Instructions to follow: I need each line of the entries below that includes the string "snow".

Source material:
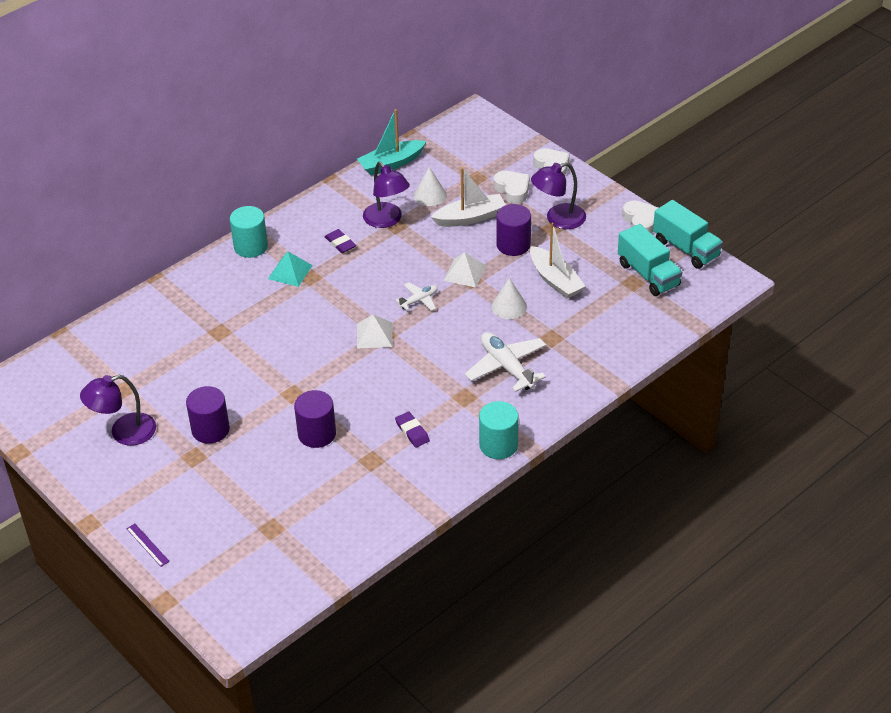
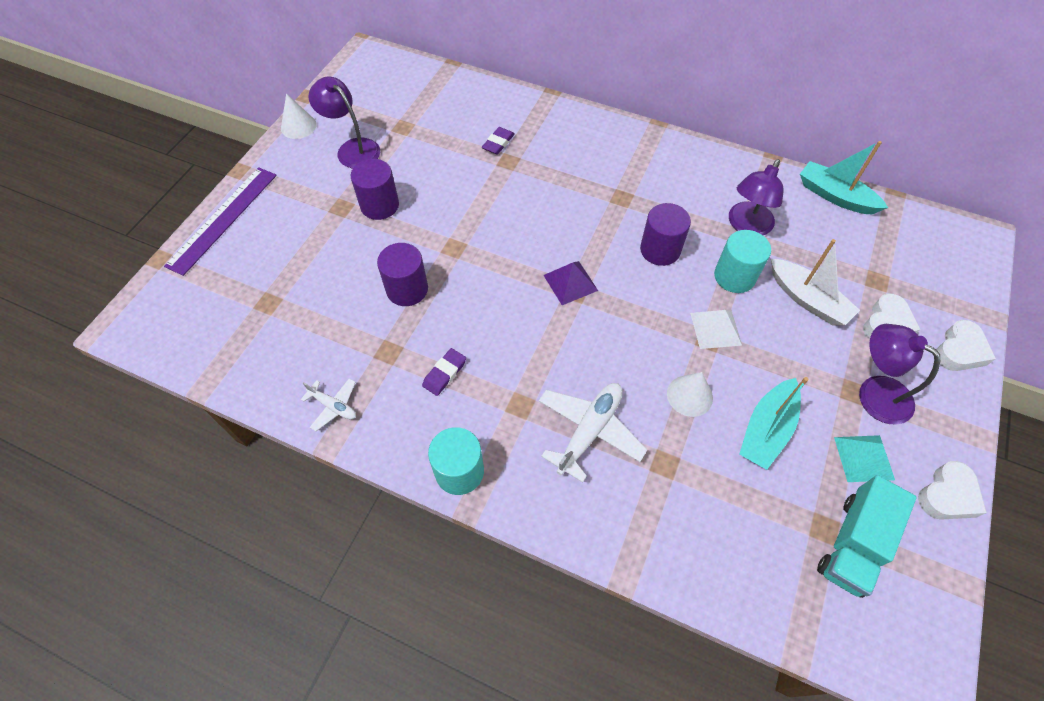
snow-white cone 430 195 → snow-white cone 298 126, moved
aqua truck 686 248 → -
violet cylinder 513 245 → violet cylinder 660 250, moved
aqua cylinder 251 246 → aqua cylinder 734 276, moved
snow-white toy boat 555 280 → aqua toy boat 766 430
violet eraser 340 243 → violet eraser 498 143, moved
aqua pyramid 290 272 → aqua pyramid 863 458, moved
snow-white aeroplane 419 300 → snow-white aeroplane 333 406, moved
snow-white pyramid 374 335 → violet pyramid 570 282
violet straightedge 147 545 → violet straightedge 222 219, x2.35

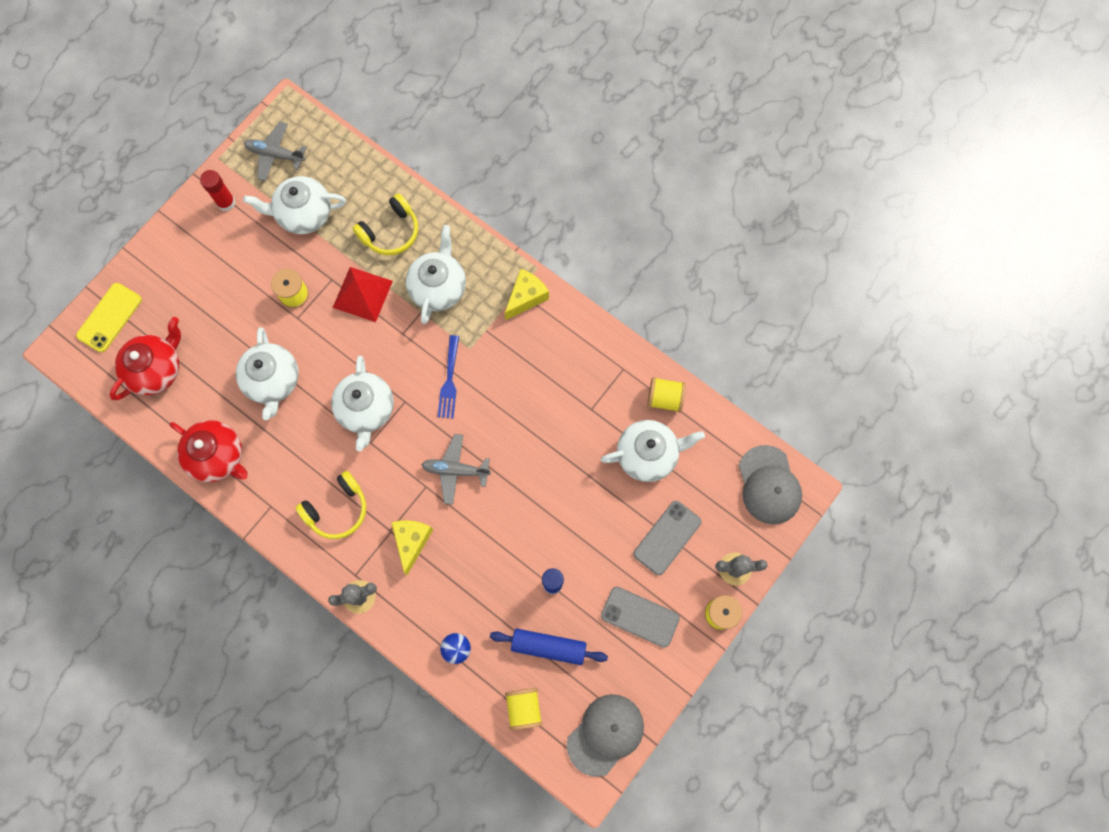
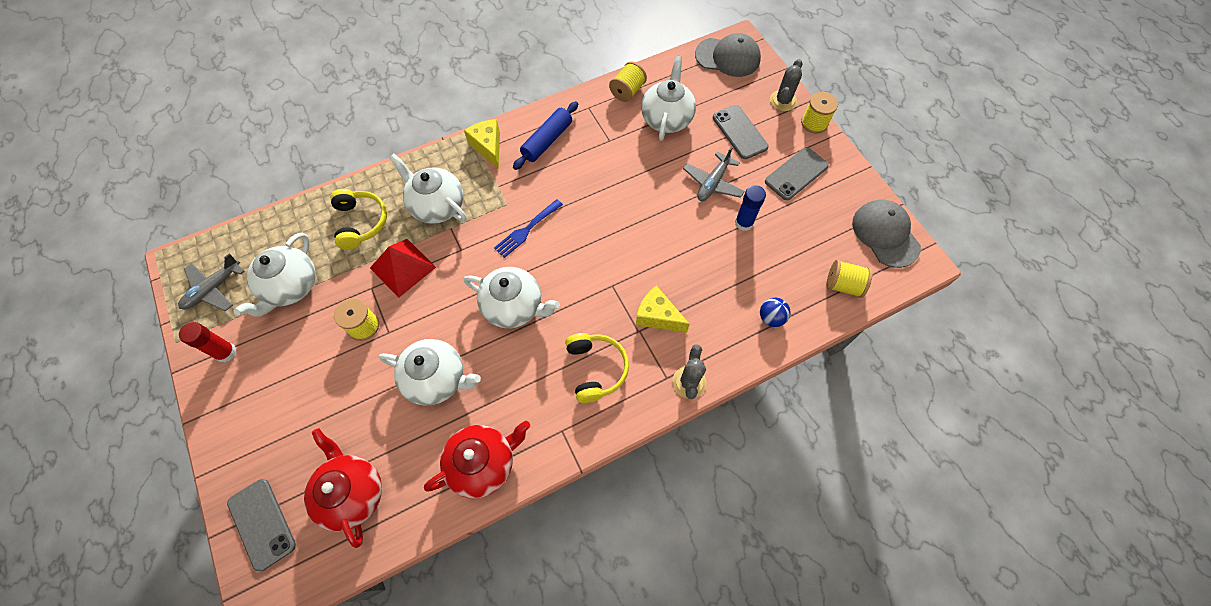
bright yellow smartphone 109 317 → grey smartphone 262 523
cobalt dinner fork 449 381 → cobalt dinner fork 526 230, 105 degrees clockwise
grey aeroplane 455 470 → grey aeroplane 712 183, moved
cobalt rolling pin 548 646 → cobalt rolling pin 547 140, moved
* * *
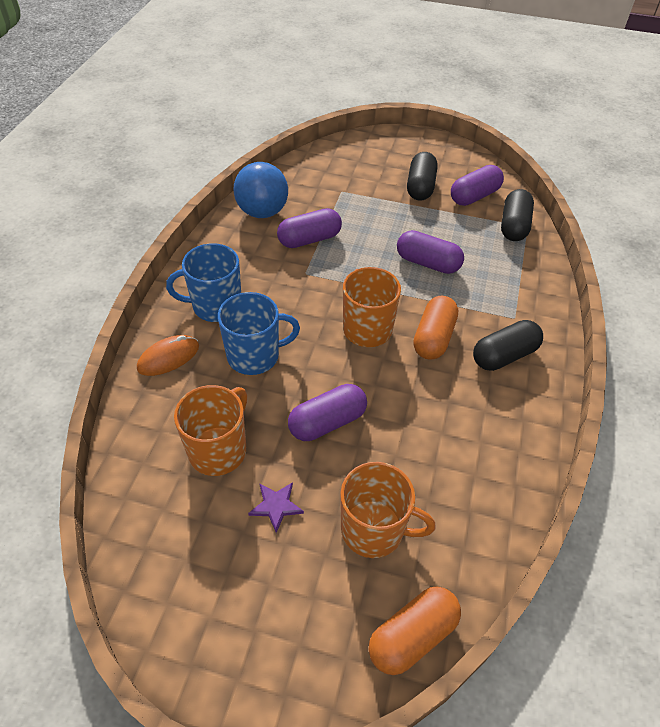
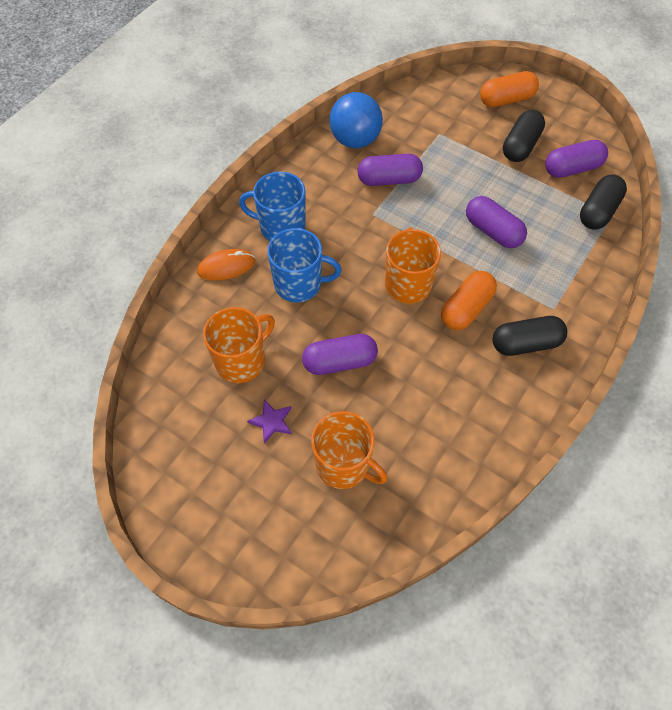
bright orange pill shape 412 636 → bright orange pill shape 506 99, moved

Answer to the exercise:
snow-white cone 430 195 → snow-white cone 298 126, moved
snow-white toy boat 555 280 → aqua toy boat 766 430
snow-white aeroplane 419 300 → snow-white aeroplane 333 406, moved
snow-white pyramid 374 335 → violet pyramid 570 282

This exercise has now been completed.